Your answer is the lines below, exactly, from the one that contains "[(0,0),(10,10),(19,1),(18,0),(0,0)]" through the one that contains "[(449,160),(433,144),(414,163),(430,179),(449,160)]", both included.
Supplied material Block Start
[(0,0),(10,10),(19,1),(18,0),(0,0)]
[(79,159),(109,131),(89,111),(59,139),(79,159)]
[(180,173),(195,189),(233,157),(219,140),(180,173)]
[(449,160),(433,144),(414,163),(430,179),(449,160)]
Supplied material Block End
Supplied material Block Start
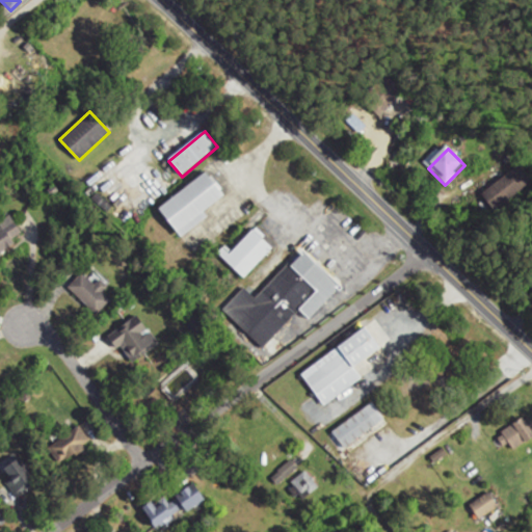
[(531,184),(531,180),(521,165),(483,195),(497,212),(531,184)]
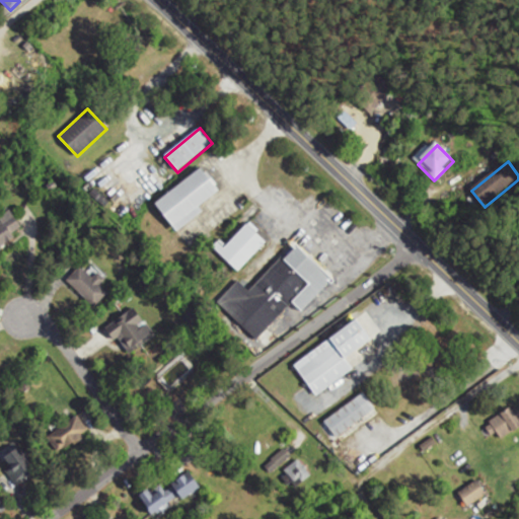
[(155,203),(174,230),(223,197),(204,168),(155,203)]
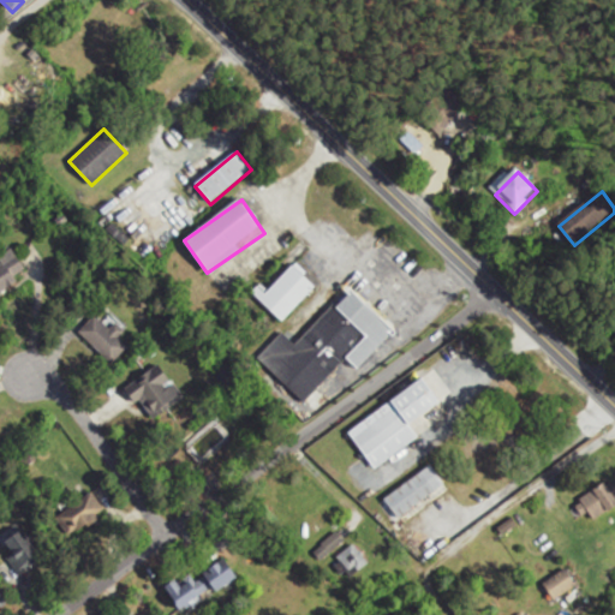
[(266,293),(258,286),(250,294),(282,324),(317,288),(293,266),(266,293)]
Supplied material Block End
**Response:**
[(0,0),(10,10),(19,1),(18,0),(0,0)]
[(79,159),(109,131),(89,111),(59,139),(79,159)]
[(180,173),(195,189),(233,157),(219,140),(180,173)]
[(449,160),(433,144),(414,163),(430,179),(449,160)]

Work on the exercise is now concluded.